_TASK GOAL_: What is the number of lines in these records with "green" in them? Answer with that number only.

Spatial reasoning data
---------------

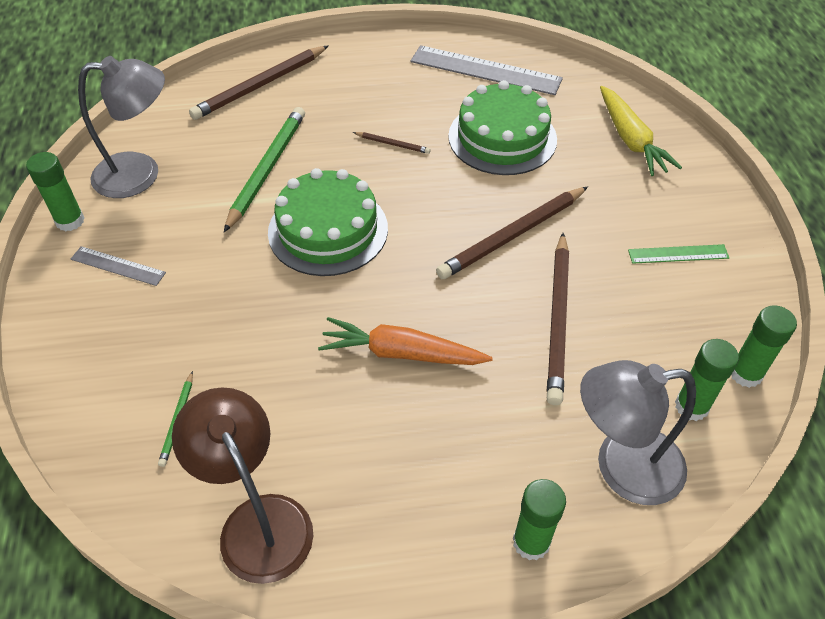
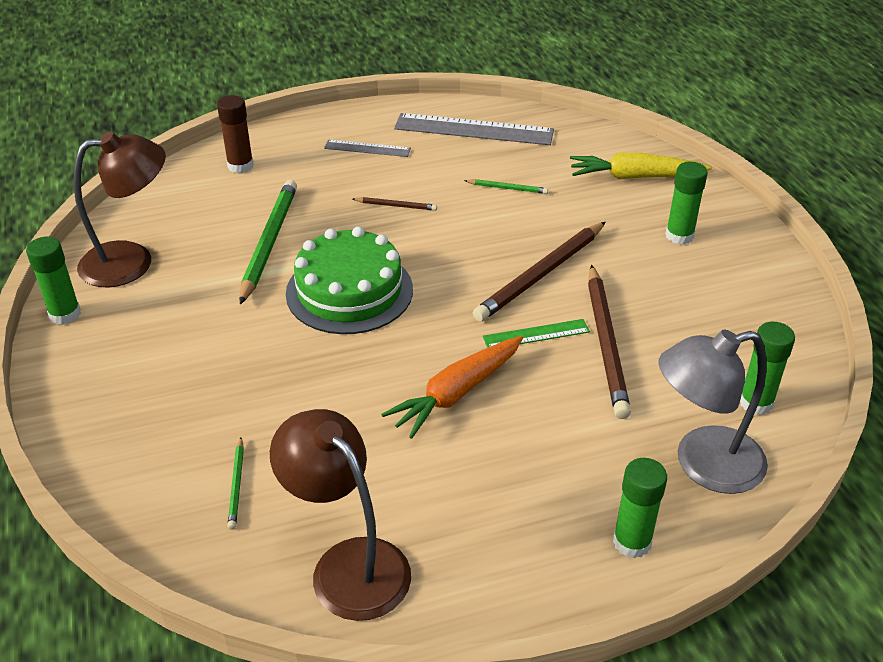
camera: 10 degrees left, 10 degrees down
grey ruler [71,246,166,286] -> grey ruler moved to [324,140,411,157]
grey lamp [78,56,165,198] -> brown lamp [74,132,166,287]
brown pencil [189,46,328,120] -> brown glue stick [217,95,254,173]
orange carrot [318,317,493,365] -> orange carrot turned 45 degrees counterclockwise [381,336,523,439]
green cake [448,80,557,175] -> green pencil [464,179,548,194]
yellow carrot [600,86,682,176] -> yellow carrot turned 120 degrees clockwise [570,153,713,179]
green ruler [628,244,729,264] -> green ruler moved to [483,319,590,348]
green glue stick [732,305,797,388] -> green glue stick moved to [665,162,708,245]

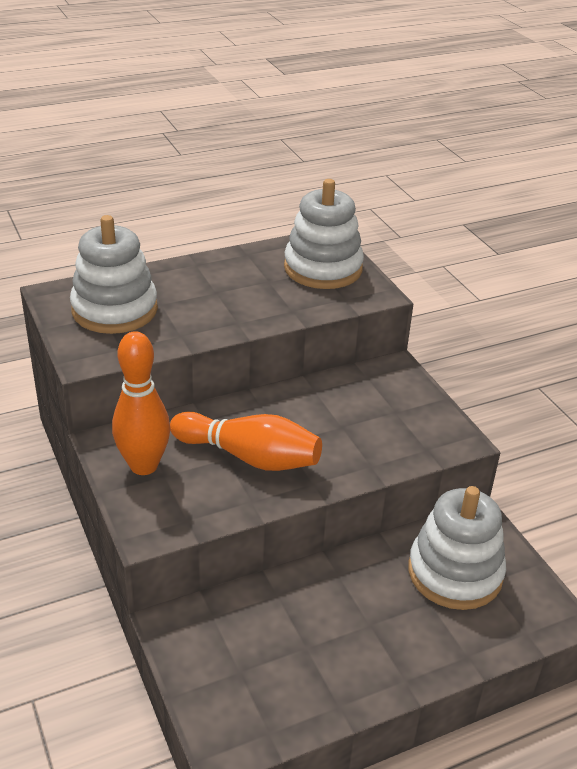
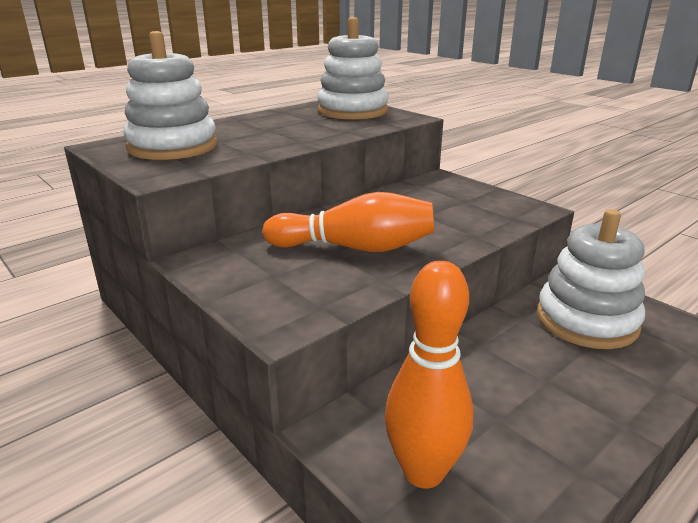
camera: 15 degrees left, 10 degrees down
orange bowling pin [112,331,170,475] -> orange bowling pin moved to [385,261,473,488]

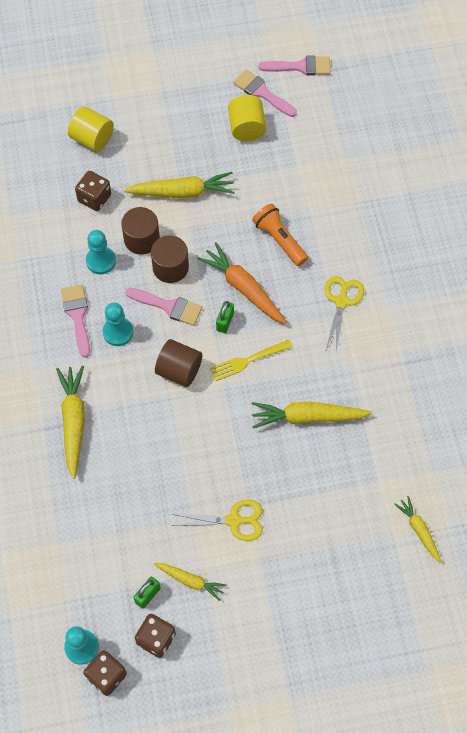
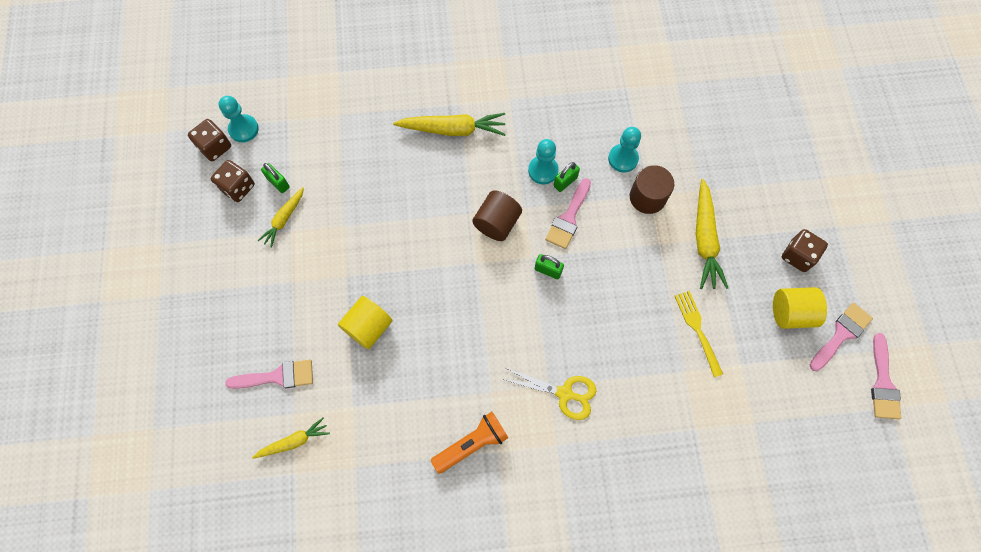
camera: 95 degrees right, 5 degrees up
pink brush [61,285,90,358] -> pink brush moved to [225,360,313,389]
yellow cylinder [68,106,114,152] -> yellow cylinder moved to [338,296,393,349]
brown dice [75,171,111,211] -> brown dice moved to [782,229,828,272]
brown cylinder [151,235,189,283] -> none
yellow scissors [172,499,263,541] -> none
orange carrot [197,242,287,324] -> none
yellow fork [210,340,292,381] -> yellow fork moved to [675,291,723,377]
orange flashlight [252,204,308,266] -> orange flashlight moved to [431,411,508,474]
yellow carrot [252,402,372,428] -> none
none -> green padlock [554,162,580,192]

---------------

_THE COMPLETED TASK_: 4